Records from a dataset:
· · · ·
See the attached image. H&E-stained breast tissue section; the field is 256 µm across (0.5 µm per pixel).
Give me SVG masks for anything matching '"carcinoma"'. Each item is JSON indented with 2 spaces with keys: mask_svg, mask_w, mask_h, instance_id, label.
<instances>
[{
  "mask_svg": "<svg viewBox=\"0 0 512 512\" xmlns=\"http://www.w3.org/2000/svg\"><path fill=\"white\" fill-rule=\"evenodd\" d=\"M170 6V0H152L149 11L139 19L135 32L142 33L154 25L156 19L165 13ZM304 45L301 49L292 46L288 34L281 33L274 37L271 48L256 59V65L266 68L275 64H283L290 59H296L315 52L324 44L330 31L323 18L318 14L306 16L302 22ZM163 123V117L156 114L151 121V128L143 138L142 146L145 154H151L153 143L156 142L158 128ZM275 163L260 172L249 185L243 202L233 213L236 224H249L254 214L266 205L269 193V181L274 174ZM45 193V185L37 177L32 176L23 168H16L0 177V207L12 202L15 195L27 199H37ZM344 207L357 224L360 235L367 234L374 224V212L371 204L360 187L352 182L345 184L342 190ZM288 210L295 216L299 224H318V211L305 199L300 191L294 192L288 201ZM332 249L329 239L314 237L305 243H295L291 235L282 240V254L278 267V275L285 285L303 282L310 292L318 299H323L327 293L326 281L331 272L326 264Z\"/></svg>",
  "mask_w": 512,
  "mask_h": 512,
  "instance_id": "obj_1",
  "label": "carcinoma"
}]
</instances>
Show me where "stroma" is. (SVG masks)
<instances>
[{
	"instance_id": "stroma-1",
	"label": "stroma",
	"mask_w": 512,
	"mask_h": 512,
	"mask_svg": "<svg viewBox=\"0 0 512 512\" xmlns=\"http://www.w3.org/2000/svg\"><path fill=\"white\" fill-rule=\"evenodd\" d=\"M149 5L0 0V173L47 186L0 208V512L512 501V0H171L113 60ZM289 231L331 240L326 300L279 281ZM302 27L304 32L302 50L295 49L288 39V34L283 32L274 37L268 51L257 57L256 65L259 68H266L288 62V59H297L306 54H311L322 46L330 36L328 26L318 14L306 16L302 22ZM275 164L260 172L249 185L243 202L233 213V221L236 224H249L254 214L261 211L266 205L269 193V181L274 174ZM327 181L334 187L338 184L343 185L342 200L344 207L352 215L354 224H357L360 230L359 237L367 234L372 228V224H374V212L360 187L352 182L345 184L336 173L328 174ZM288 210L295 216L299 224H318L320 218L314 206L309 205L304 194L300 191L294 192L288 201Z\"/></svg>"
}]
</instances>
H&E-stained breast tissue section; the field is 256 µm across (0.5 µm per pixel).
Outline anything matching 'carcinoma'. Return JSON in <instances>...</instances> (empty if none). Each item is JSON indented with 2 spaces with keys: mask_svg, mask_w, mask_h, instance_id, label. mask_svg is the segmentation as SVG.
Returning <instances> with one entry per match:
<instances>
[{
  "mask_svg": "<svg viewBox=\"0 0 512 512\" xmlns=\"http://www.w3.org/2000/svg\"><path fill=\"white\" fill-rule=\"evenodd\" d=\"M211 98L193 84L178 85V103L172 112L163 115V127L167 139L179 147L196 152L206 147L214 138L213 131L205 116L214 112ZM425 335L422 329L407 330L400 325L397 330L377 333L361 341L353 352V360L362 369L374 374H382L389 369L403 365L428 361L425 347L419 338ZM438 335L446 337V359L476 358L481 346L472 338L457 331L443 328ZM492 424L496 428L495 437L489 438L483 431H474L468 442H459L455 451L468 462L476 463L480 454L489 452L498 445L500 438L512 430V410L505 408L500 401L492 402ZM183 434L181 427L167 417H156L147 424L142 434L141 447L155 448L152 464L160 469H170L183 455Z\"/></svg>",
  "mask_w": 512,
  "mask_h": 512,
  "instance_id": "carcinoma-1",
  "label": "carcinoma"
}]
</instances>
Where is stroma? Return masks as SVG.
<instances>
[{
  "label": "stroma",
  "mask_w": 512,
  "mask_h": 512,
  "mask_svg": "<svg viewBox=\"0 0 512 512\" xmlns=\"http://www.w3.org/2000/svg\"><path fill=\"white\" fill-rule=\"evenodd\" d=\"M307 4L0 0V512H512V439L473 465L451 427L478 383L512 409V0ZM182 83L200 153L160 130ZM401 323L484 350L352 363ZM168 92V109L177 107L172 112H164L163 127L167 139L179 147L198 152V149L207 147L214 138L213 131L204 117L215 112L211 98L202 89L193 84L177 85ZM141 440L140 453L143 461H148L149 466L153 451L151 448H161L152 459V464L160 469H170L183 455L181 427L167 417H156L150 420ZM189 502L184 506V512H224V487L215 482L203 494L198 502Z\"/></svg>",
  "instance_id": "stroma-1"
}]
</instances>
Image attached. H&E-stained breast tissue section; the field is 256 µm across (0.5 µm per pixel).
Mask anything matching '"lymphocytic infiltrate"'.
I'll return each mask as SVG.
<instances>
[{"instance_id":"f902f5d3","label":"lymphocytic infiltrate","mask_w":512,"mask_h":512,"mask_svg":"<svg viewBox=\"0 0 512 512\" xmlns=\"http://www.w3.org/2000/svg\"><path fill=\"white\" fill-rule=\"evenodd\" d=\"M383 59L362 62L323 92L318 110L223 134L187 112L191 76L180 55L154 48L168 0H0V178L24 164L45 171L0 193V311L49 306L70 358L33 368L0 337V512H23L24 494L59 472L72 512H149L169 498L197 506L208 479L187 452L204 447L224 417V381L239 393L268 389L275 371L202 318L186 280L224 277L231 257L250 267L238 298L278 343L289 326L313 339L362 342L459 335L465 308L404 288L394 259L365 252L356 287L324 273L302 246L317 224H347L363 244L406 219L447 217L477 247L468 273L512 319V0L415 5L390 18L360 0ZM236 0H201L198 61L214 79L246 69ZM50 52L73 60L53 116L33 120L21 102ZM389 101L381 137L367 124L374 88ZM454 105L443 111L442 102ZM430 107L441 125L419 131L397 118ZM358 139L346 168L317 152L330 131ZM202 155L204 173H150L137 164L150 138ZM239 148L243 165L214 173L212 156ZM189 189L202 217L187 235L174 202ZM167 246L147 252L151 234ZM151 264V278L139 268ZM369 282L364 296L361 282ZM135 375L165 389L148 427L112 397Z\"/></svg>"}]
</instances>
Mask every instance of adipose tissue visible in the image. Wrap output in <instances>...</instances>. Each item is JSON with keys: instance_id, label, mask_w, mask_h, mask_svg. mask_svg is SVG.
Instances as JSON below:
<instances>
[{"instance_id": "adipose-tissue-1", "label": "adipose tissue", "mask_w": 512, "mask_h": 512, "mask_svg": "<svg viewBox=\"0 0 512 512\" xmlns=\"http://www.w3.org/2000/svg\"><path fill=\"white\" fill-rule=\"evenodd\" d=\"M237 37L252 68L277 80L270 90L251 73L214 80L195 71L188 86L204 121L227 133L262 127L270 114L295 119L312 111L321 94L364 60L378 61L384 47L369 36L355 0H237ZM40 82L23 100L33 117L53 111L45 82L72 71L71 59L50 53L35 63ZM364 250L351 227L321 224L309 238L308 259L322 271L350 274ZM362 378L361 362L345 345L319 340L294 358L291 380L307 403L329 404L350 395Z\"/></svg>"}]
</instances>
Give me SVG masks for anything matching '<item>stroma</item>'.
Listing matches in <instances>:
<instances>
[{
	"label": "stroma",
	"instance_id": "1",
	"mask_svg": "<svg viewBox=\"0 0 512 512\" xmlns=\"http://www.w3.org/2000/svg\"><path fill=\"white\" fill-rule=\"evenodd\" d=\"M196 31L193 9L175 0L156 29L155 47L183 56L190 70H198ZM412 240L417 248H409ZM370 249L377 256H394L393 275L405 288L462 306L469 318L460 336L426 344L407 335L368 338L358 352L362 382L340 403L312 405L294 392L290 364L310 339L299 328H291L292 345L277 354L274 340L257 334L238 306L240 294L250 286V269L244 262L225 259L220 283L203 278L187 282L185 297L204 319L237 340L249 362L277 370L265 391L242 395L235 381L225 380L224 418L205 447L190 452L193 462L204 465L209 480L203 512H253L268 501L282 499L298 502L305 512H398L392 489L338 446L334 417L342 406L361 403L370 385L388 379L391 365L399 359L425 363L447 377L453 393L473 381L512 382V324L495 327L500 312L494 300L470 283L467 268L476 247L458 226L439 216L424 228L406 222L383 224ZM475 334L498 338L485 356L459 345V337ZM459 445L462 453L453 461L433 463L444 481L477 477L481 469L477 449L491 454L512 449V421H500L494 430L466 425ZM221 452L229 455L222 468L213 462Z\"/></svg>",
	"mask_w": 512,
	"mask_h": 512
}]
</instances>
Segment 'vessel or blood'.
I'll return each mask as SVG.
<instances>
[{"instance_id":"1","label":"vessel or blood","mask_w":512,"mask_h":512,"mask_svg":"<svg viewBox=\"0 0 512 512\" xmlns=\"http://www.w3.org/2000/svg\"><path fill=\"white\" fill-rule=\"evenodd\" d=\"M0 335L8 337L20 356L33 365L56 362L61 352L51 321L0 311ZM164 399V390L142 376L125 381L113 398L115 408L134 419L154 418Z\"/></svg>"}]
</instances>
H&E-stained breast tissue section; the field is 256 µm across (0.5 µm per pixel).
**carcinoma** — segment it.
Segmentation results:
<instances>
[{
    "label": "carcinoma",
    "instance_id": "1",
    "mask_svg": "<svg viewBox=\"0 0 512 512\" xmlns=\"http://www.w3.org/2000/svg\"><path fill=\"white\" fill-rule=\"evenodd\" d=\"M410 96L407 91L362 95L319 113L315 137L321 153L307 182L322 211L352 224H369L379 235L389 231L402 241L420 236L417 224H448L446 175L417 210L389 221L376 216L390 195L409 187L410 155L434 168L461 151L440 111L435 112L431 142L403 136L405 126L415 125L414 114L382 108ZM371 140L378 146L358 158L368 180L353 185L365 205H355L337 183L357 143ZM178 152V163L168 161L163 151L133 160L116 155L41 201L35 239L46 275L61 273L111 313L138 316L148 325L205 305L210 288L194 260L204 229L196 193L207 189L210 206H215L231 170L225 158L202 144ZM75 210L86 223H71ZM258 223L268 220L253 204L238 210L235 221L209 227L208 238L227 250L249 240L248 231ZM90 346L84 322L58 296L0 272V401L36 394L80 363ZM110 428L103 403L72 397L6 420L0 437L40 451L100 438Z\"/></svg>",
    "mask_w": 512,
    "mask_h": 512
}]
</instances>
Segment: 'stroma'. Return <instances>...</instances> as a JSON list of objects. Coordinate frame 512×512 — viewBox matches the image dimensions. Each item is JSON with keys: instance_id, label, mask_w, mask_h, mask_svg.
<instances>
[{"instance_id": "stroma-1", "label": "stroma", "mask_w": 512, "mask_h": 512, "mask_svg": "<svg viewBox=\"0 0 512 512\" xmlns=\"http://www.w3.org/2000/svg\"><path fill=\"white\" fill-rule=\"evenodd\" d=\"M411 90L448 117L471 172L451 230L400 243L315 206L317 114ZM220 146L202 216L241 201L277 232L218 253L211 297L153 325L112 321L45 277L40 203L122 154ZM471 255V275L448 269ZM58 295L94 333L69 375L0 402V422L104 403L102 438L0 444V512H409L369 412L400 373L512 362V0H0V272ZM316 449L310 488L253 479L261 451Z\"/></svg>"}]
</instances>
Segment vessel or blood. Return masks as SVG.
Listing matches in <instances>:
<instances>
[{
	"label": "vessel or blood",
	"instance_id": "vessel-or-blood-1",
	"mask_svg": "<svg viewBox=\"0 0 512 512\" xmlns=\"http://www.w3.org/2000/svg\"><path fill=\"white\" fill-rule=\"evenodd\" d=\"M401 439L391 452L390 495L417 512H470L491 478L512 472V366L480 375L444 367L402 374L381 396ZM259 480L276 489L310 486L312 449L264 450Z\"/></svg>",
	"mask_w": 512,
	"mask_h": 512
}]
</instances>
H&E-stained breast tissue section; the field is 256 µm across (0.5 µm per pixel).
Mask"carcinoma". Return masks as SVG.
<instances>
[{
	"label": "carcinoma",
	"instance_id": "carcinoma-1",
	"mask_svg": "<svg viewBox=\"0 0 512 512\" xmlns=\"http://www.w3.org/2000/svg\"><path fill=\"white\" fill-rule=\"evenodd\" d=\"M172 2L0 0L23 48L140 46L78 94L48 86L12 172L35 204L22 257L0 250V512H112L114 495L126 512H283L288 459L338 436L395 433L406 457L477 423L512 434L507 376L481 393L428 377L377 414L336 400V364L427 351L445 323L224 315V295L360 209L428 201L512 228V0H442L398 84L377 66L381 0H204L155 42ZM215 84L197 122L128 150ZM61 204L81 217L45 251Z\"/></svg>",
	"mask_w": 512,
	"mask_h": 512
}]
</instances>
· · · ·
The exercise: Look above for the line that contains "Where is stroma? Return masks as SVG.". Starting there, transcribe every line exactly until you have copied the line that contains "Image attached. H&E-stained".

Response for this exercise:
Where is stroma? Return masks as SVG.
<instances>
[{
  "label": "stroma",
  "mask_w": 512,
  "mask_h": 512,
  "mask_svg": "<svg viewBox=\"0 0 512 512\" xmlns=\"http://www.w3.org/2000/svg\"><path fill=\"white\" fill-rule=\"evenodd\" d=\"M307 4L0 0V512H512V439L473 465L451 427L478 383L512 409V0ZM182 83L200 153L160 130ZM401 323L484 350L352 363ZM168 92V109L177 107L172 112H164L163 127L167 139L179 147L198 152V149L207 147L214 138L213 131L204 117L215 112L211 98L202 89L193 84L177 85ZM141 440L140 453L143 461H148L149 466L153 451L151 448H161L152 459V464L160 469H170L183 455L181 427L167 417H156L150 420ZM189 502L184 506V512H224V487L215 482L203 494L198 502Z\"/></svg>",
  "instance_id": "stroma-1"
}]
</instances>
Image attached. H&E-stained breast tissue section; the field is 256 µm across (0.5 µm per pixel).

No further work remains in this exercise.